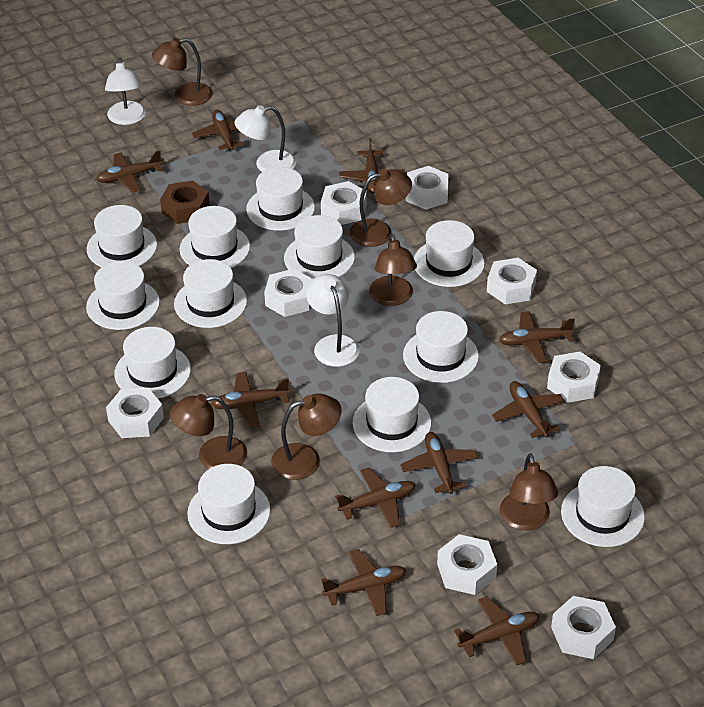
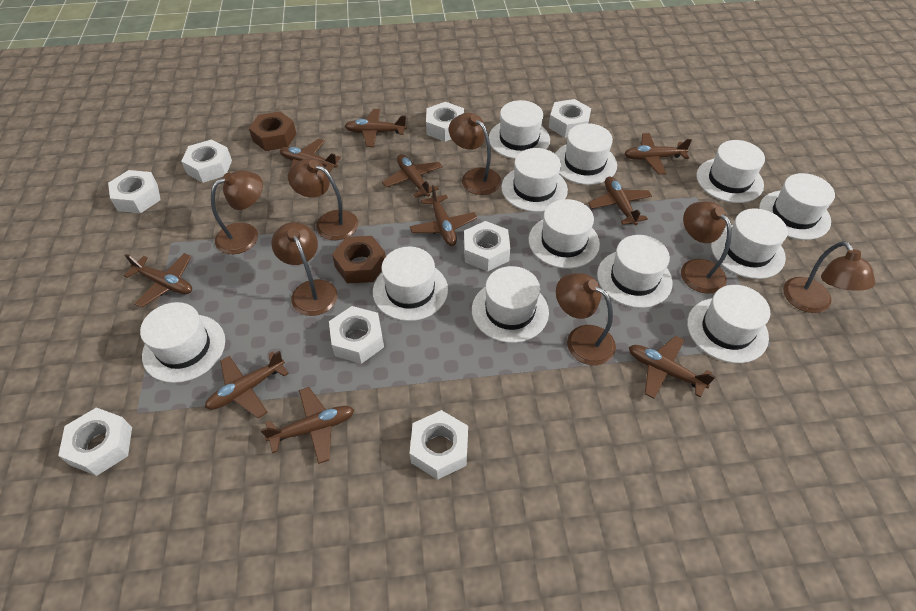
brown lamp: 6 -> 7
brown nut: 1 -> 2
white lamp: 3 -> 0

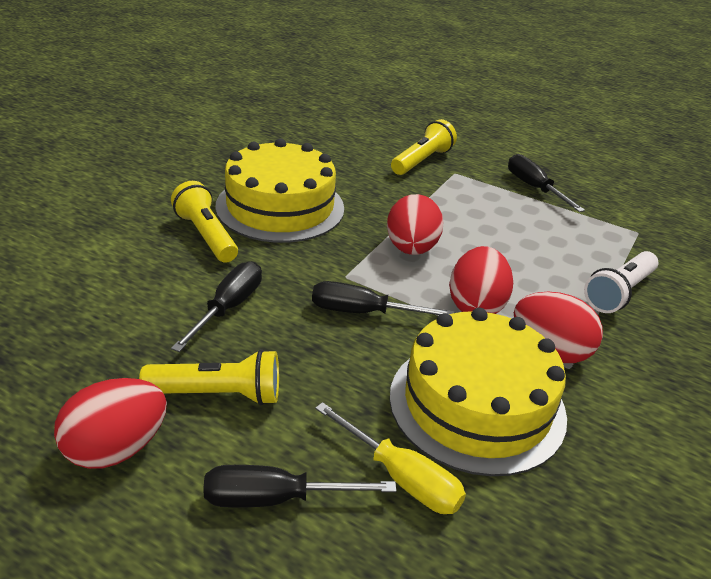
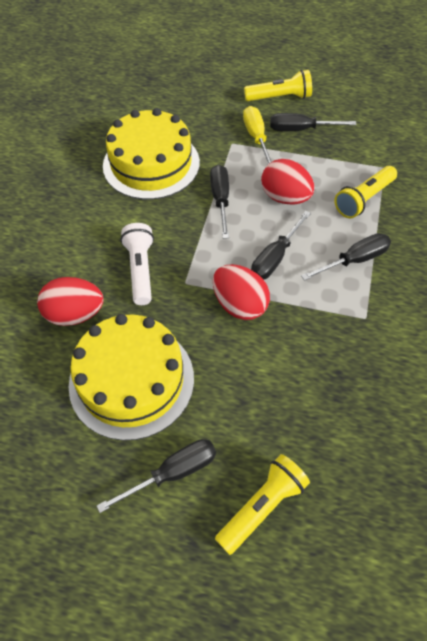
black screwdriver: 4 -> 5
red egg: 4 -> 3

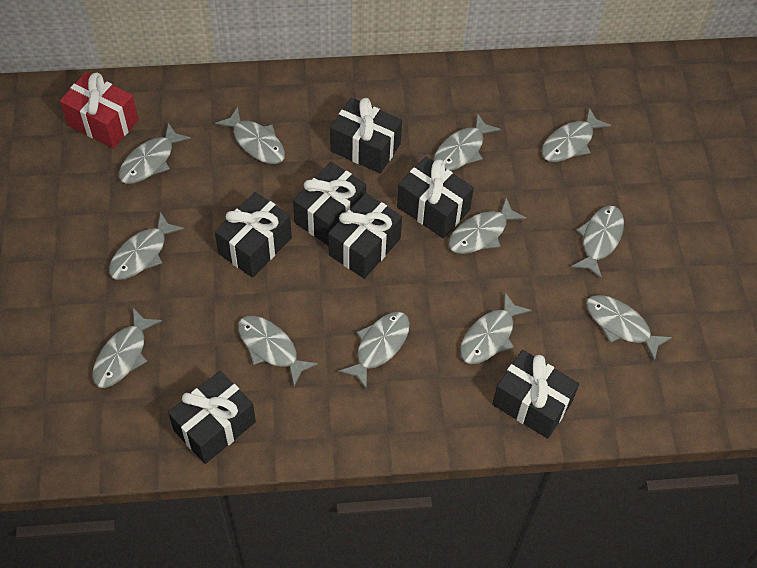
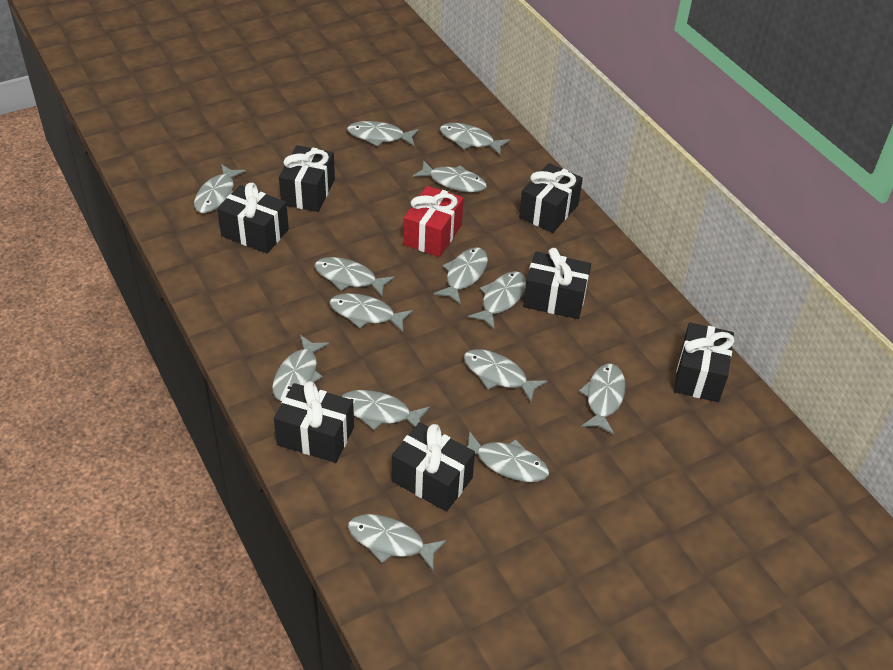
grey fish: 12 -> 14

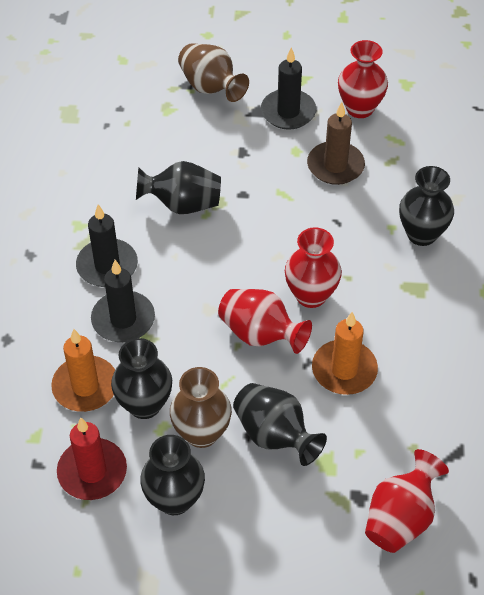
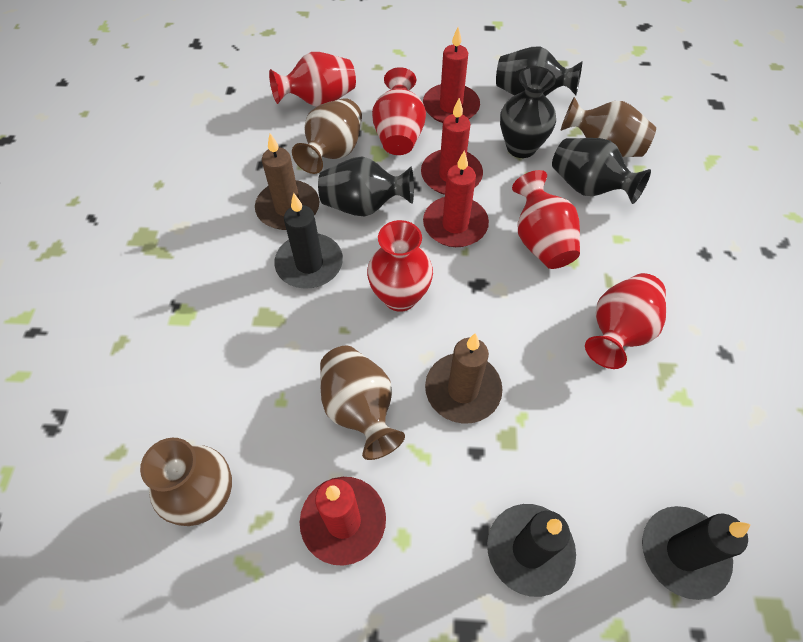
black vase: 5 -> 4
brown candle: 1 -> 2
brown vase: 2 -> 4
orange candle: 2 -> 0
red candle: 1 -> 4
red vase: 4 -> 5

§ **INSTRUCTIONS FOR THE TASK**
Go through the entries and report every line with the string "candle".

§ **SOLUTION FOR THIS EXERCISE**
brown candle: 1 -> 2
orange candle: 2 -> 0
red candle: 1 -> 4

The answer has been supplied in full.